*** Recorded information Section Begins ***
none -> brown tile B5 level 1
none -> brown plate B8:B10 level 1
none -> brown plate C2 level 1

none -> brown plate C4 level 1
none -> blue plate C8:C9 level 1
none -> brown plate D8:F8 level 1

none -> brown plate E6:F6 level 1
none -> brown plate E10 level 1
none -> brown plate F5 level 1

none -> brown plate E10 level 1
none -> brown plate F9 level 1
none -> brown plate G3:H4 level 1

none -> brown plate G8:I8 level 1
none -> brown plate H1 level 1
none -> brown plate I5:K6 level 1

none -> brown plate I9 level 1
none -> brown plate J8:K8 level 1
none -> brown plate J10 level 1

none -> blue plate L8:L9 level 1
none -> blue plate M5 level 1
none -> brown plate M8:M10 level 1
*** Recorded information Section Ends ***
*** Recorded information Section Begins ***
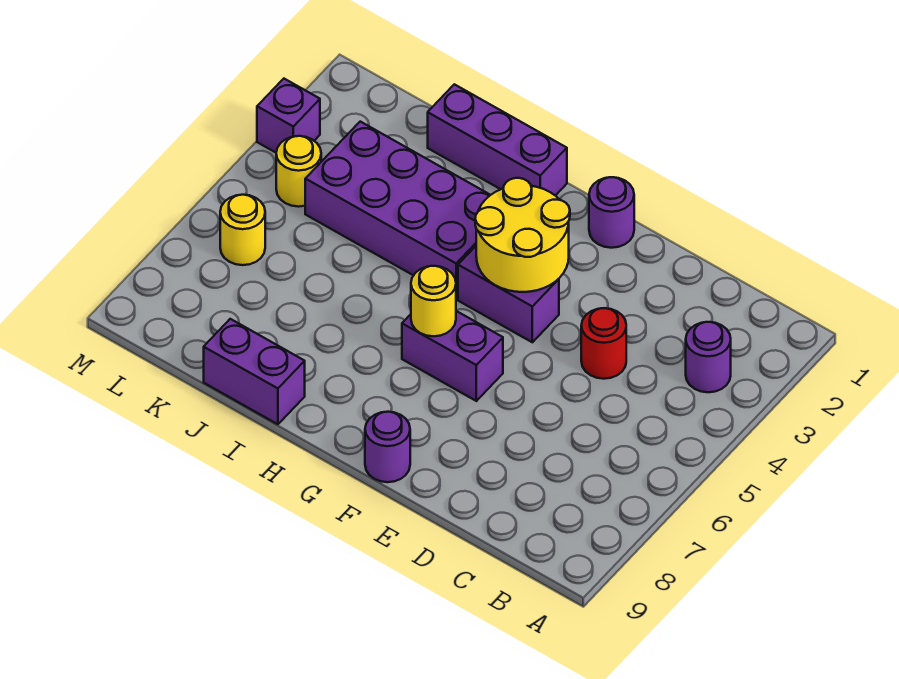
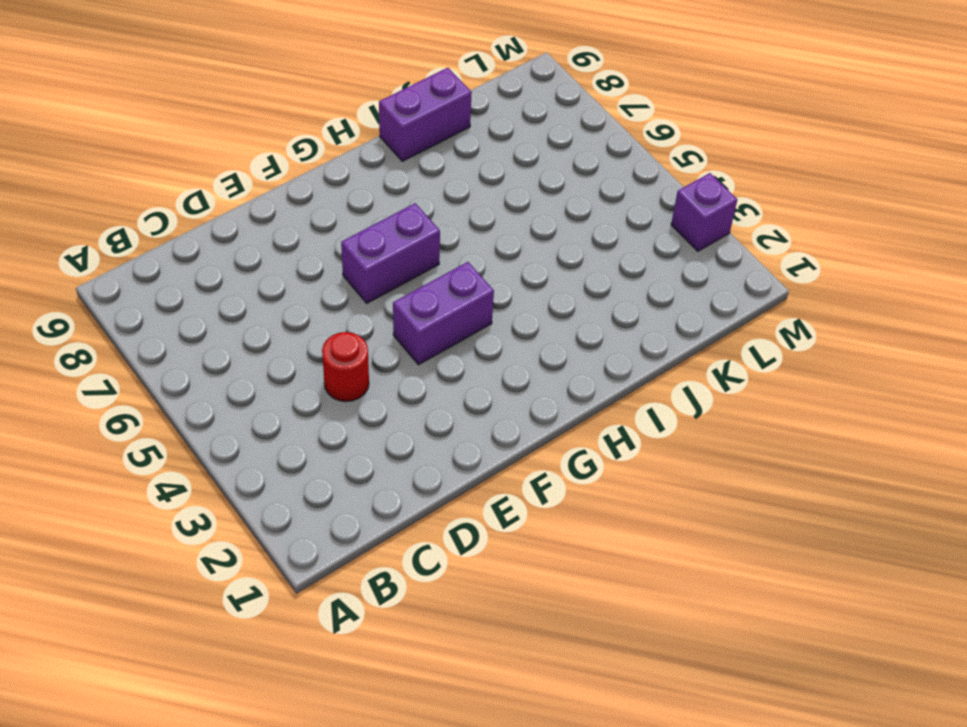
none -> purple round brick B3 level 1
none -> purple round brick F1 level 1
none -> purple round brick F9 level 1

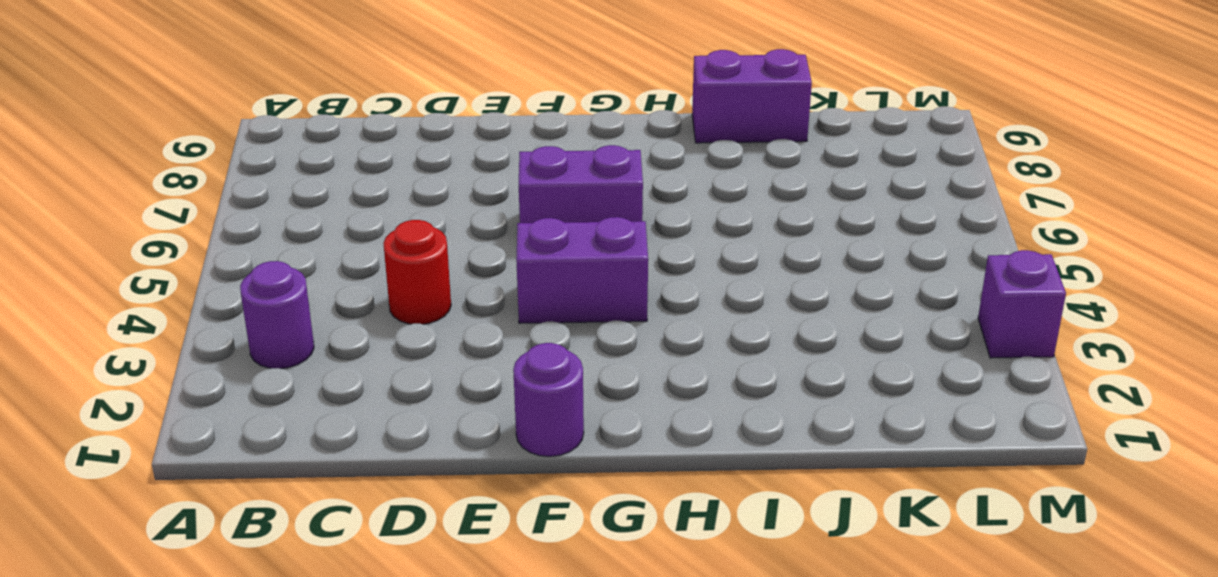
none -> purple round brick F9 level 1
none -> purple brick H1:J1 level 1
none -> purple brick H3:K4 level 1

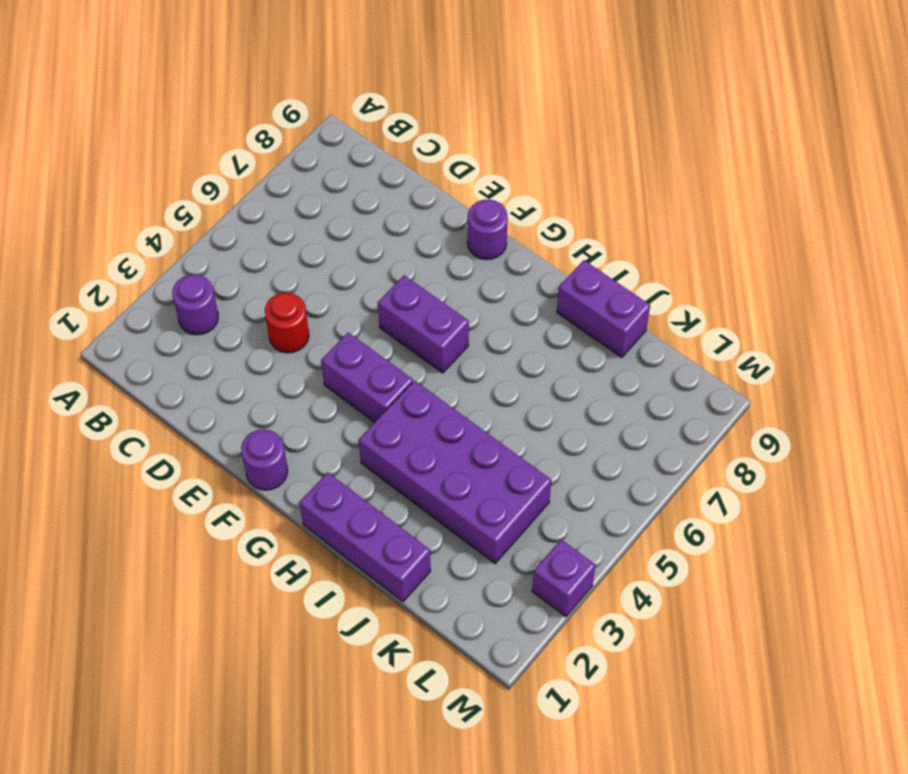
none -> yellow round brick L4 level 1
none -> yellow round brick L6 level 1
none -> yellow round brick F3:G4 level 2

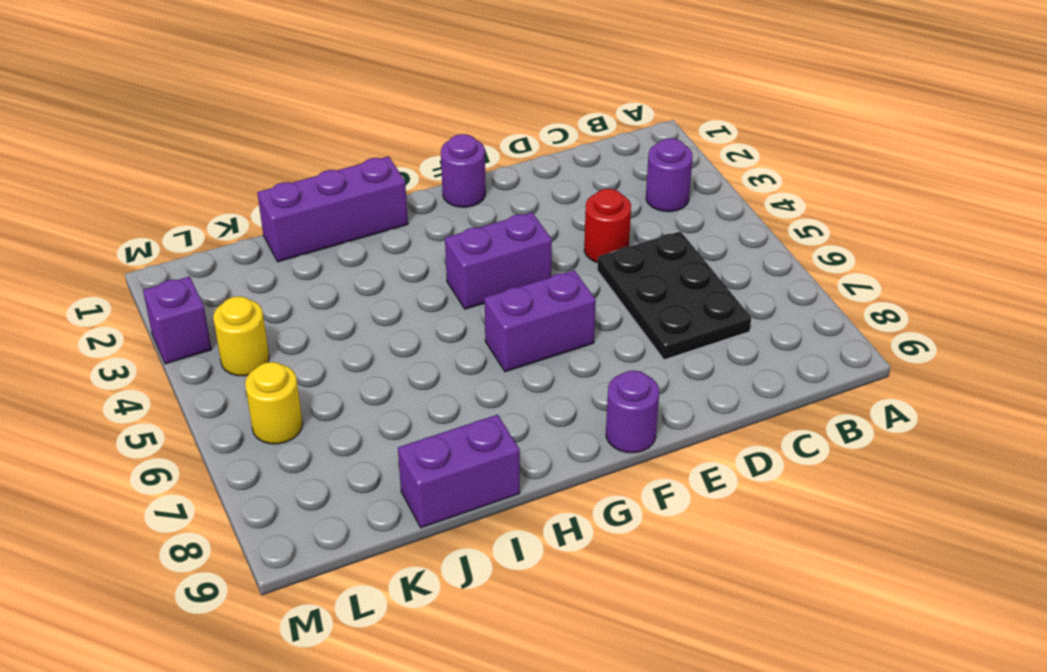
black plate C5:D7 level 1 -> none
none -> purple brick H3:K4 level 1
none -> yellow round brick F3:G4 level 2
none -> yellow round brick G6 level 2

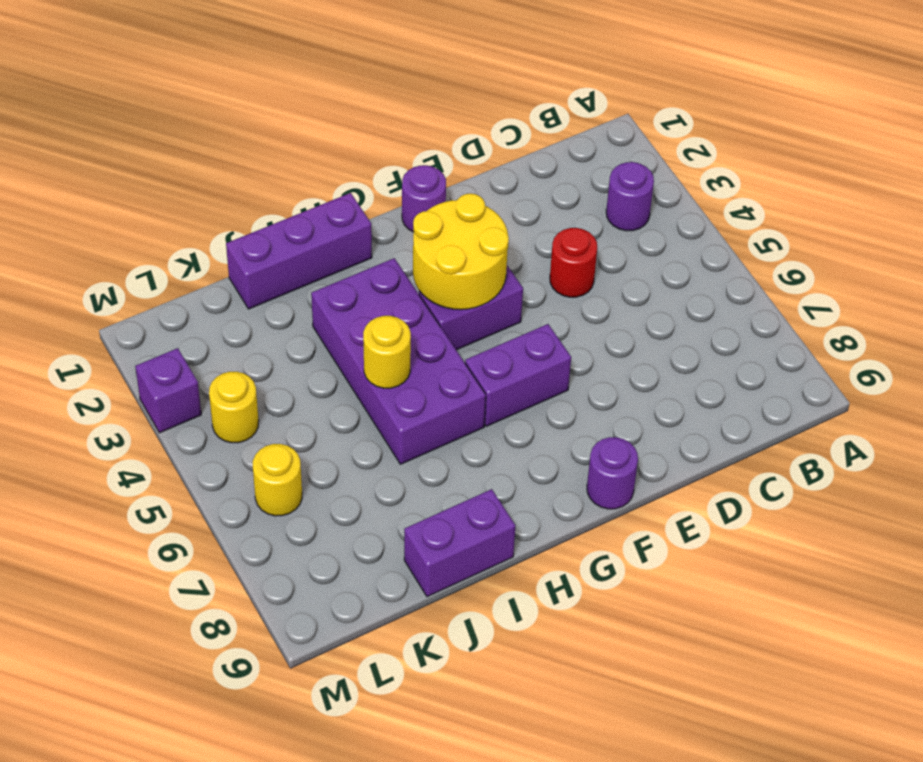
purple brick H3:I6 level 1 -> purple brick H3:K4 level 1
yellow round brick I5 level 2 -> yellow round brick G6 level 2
*** Recorded information Section Ends ***
# Exercise objective
Could you set down, word for word, only the lines above from the line with "none -> brown tile B5 level 1" to the line with "none -> brown plate M8:M10 level 1", including both?

# Response to this exercise
none -> brown tile B5 level 1
none -> brown plate B8:B10 level 1
none -> brown plate C2 level 1

none -> brown plate C4 level 1
none -> blue plate C8:C9 level 1
none -> brown plate D8:F8 level 1

none -> brown plate E6:F6 level 1
none -> brown plate E10 level 1
none -> brown plate F5 level 1

none -> brown plate E10 level 1
none -> brown plate F9 level 1
none -> brown plate G3:H4 level 1

none -> brown plate G8:I8 level 1
none -> brown plate H1 level 1
none -> brown plate I5:K6 level 1

none -> brown plate I9 level 1
none -> brown plate J8:K8 level 1
none -> brown plate J10 level 1

none -> blue plate L8:L9 level 1
none -> blue plate M5 level 1
none -> brown plate M8:M10 level 1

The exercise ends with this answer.